Reading the listing below, count the lines that contain the word "turquoise" and give that count alone.
========
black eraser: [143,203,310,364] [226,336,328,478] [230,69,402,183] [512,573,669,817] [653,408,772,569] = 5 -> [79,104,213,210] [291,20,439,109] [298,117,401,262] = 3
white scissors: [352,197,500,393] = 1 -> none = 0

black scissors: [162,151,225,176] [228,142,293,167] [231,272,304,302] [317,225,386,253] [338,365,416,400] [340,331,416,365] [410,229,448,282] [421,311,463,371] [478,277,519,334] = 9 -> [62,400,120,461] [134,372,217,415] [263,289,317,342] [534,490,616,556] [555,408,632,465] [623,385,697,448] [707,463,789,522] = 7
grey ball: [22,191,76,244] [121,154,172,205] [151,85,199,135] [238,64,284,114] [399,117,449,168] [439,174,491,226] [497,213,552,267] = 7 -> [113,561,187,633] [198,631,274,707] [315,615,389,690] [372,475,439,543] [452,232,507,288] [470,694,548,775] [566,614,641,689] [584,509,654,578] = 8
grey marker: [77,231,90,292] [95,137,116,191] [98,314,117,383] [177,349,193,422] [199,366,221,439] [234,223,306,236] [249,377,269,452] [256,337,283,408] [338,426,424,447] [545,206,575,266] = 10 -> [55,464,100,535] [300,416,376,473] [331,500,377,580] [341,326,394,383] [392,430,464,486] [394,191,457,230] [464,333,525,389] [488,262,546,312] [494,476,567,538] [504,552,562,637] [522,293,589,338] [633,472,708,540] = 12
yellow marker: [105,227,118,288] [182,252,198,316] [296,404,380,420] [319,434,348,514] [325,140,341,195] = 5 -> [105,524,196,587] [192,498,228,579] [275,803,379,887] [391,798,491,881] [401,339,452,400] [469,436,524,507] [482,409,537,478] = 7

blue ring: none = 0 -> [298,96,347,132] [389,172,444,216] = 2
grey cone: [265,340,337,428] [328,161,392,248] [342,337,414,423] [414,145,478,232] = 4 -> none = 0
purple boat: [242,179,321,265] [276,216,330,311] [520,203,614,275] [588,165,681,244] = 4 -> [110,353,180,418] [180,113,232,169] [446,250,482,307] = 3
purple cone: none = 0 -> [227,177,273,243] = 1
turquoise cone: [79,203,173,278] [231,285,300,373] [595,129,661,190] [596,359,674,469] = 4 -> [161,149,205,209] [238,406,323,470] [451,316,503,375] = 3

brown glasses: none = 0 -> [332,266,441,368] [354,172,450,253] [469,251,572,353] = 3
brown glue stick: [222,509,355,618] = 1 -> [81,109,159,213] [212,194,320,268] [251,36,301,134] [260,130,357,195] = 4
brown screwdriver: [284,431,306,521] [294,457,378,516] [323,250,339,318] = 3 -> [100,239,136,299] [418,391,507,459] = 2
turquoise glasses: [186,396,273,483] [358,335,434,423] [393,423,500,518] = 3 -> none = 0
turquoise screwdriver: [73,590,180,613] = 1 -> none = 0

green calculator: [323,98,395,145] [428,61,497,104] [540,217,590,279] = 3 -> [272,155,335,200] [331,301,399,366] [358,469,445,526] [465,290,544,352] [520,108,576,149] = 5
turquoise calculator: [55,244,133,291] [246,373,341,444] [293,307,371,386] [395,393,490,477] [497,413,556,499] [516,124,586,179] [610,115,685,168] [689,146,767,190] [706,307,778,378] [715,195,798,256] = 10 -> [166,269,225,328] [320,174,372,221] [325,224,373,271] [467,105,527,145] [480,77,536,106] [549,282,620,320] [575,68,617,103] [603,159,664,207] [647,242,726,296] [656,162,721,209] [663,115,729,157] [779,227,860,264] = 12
========
■ FINISHED TASK
4